◆ EXERCISE AIM:
Give only the number of lines in the following entries where "cyan" appears.

Stored data entries
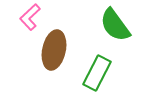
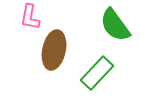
pink L-shape: rotated 36 degrees counterclockwise
green rectangle: rotated 16 degrees clockwise
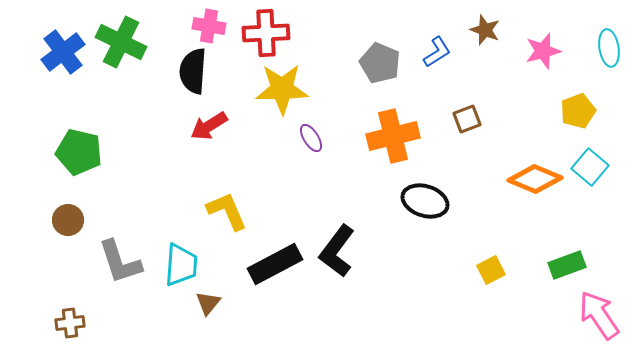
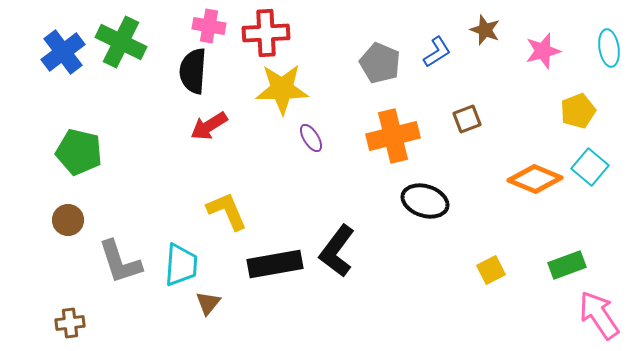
black rectangle: rotated 18 degrees clockwise
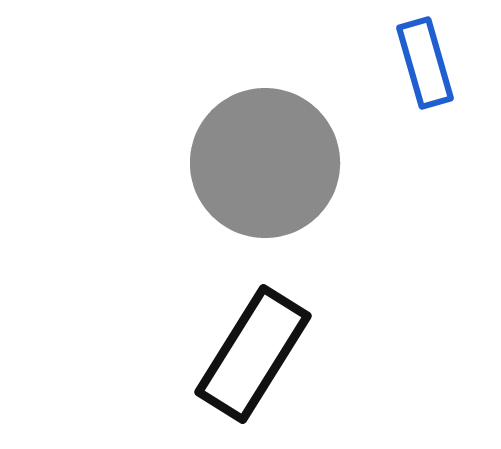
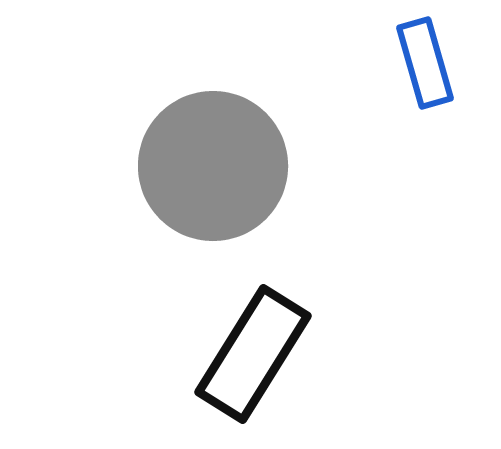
gray circle: moved 52 px left, 3 px down
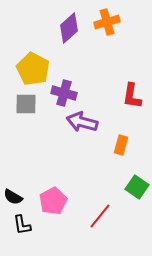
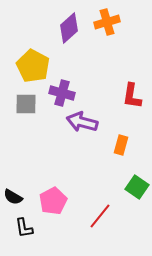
yellow pentagon: moved 3 px up
purple cross: moved 2 px left
black L-shape: moved 2 px right, 3 px down
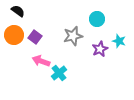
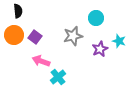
black semicircle: rotated 48 degrees clockwise
cyan circle: moved 1 px left, 1 px up
cyan cross: moved 1 px left, 4 px down
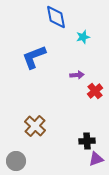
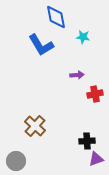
cyan star: rotated 24 degrees clockwise
blue L-shape: moved 7 px right, 12 px up; rotated 100 degrees counterclockwise
red cross: moved 3 px down; rotated 28 degrees clockwise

◆ RESPONSE AREA:
3